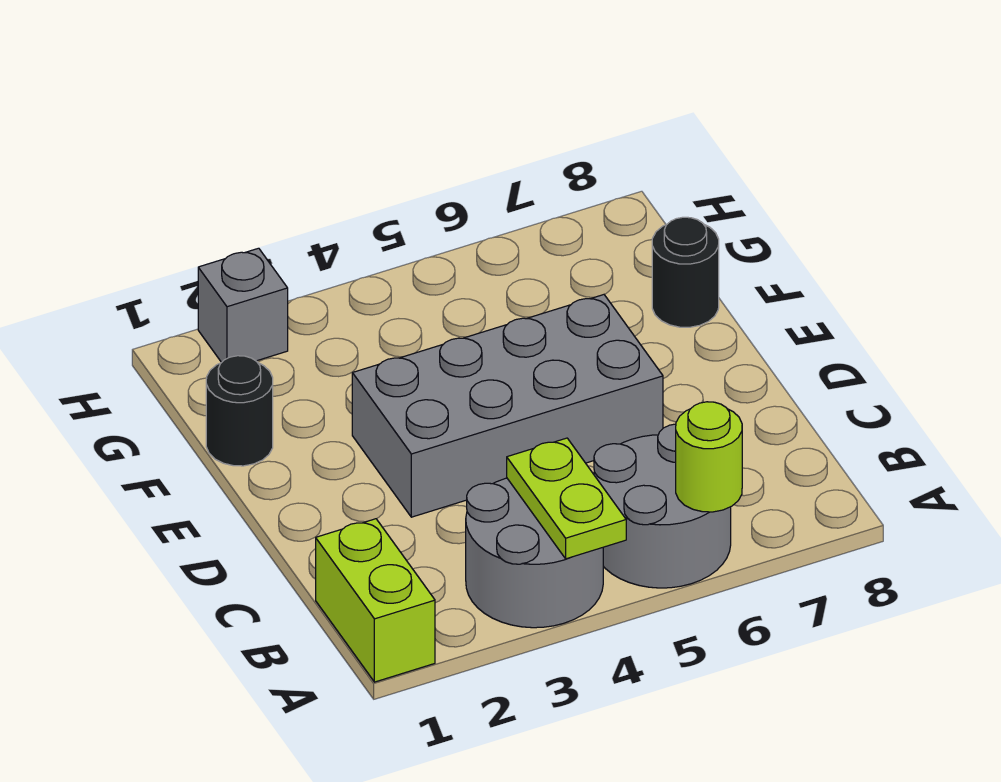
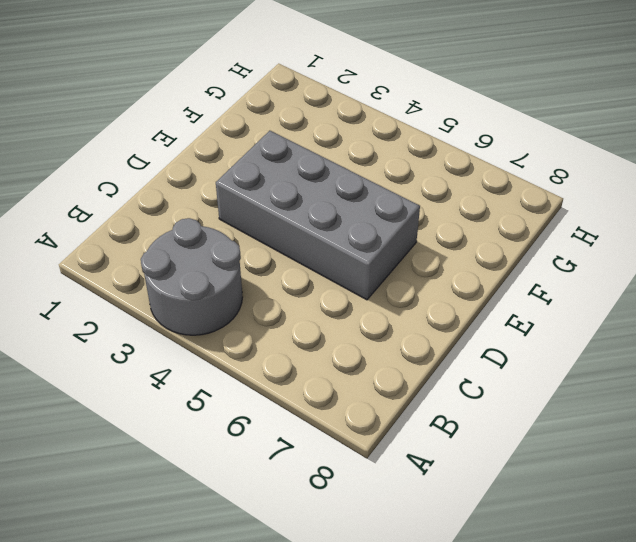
none -> lime brick A1:B1 level 1
none -> grey round brick A5:B6 level 1

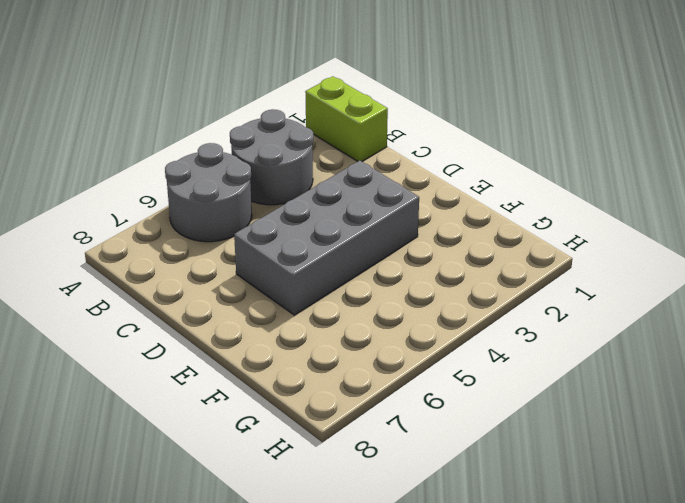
none -> black round brick F1 level 1
none -> black round brick F8 level 1

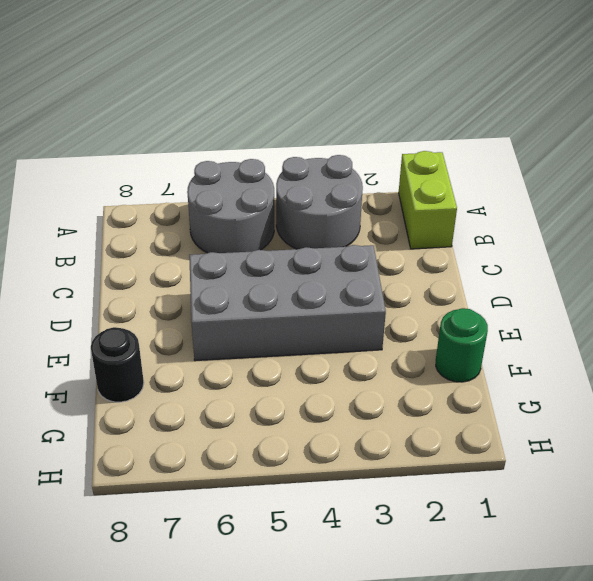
green round brick F1 level 1 -> black round brick F1 level 1
none -> grey brick H2 level 1
none -> lime plate A4:B4 level 2

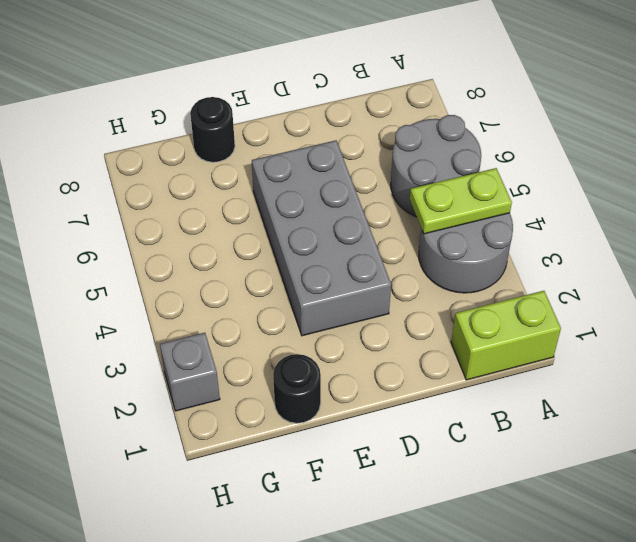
none -> lime round brick A6 level 2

____________________

● **Exercise directions**
Retype all of the data above word for word, excluding the pictures.

● **Answer space**
none -> lime brick A1:B1 level 1
none -> grey round brick A5:B6 level 1

none -> black round brick F1 level 1
none -> black round brick F8 level 1

green round brick F1 level 1 -> black round brick F1 level 1
none -> grey brick H2 level 1
none -> lime plate A4:B4 level 2

none -> lime round brick A6 level 2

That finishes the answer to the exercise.